*WORK TASK*
Below this line is a set of entries; quote exactly the lines from the line that contains "(270, 367) = (811, 469): yellow" to the line that contains "(491, 205) = (385, 372): turquoise", both lines included.

(Records from a collection)
※ ※ ※

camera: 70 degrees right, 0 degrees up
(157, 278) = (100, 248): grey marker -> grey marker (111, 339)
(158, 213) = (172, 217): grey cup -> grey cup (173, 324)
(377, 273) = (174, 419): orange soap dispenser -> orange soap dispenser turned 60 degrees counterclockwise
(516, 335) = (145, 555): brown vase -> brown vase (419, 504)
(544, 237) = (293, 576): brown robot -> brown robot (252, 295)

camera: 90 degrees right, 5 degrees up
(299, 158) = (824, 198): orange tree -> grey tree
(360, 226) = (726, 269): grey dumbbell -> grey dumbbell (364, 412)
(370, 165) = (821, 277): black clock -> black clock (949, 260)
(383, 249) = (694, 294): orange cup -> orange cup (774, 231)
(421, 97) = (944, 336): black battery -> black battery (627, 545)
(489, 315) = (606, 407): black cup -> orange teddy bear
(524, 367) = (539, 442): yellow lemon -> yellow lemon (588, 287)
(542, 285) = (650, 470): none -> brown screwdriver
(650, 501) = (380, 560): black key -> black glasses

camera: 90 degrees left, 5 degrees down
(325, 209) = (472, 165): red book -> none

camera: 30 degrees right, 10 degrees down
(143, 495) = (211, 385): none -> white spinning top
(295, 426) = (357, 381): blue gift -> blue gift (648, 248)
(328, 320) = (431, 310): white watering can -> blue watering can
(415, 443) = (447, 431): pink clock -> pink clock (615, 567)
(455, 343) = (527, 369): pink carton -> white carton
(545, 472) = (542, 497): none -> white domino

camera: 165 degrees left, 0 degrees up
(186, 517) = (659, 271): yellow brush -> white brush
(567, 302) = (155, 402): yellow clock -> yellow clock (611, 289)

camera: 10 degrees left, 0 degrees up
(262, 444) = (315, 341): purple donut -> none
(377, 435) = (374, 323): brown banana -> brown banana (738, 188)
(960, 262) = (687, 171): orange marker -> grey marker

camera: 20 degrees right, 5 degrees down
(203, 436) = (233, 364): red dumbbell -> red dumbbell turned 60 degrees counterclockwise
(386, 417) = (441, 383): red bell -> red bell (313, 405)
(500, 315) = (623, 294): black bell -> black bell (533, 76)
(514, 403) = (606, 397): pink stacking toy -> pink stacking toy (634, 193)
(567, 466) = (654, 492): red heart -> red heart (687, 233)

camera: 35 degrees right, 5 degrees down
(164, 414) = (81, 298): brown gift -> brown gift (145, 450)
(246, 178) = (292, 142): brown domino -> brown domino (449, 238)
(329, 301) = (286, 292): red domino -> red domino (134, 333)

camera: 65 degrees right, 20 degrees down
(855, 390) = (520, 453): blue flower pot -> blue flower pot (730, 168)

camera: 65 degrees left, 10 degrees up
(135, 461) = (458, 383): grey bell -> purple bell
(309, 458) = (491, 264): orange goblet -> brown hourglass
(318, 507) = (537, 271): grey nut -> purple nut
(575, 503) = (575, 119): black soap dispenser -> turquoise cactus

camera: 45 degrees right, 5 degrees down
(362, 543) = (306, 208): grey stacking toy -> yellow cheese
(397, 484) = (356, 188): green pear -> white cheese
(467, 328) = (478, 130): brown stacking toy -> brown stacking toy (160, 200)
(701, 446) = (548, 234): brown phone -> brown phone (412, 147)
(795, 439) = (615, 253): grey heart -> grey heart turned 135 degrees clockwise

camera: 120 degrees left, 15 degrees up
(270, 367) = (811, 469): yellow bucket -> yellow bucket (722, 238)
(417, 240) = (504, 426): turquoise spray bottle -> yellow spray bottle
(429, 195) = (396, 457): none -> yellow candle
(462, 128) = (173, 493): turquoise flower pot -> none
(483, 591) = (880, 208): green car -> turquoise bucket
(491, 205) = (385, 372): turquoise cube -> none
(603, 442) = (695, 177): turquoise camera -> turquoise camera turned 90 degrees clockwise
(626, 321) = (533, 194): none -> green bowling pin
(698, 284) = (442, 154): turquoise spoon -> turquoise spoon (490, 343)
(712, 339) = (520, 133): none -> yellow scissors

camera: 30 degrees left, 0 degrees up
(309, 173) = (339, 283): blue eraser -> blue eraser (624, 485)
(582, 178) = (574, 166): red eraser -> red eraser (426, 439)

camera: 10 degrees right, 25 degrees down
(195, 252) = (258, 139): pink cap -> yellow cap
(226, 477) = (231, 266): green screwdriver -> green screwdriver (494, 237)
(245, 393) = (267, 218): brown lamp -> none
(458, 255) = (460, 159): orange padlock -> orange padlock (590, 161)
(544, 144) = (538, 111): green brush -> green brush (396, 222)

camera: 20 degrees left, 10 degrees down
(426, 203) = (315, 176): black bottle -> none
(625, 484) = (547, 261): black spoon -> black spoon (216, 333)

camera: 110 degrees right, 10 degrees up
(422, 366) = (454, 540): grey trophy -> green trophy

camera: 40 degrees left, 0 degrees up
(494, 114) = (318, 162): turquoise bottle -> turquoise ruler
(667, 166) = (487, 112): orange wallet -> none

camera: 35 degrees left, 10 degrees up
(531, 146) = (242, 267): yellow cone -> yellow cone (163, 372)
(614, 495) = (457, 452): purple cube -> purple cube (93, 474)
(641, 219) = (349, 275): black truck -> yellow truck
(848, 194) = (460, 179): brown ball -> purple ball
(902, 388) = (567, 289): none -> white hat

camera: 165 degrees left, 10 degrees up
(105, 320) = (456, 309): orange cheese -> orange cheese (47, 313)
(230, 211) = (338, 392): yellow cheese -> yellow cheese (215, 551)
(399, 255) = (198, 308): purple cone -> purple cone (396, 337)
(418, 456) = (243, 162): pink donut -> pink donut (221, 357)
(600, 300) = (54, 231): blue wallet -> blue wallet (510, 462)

※ ※ ※

*EXPECTED OUTPUT*
(270, 367) = (811, 469): yellow bucket -> yellow bucket (722, 238)
(417, 240) = (504, 426): turquoise spray bottle -> yellow spray bottle
(429, 195) = (396, 457): none -> yellow candle
(462, 128) = (173, 493): turquoise flower pot -> none
(483, 591) = (880, 208): green car -> turquoise bucket
(491, 205) = (385, 372): turquoise cube -> none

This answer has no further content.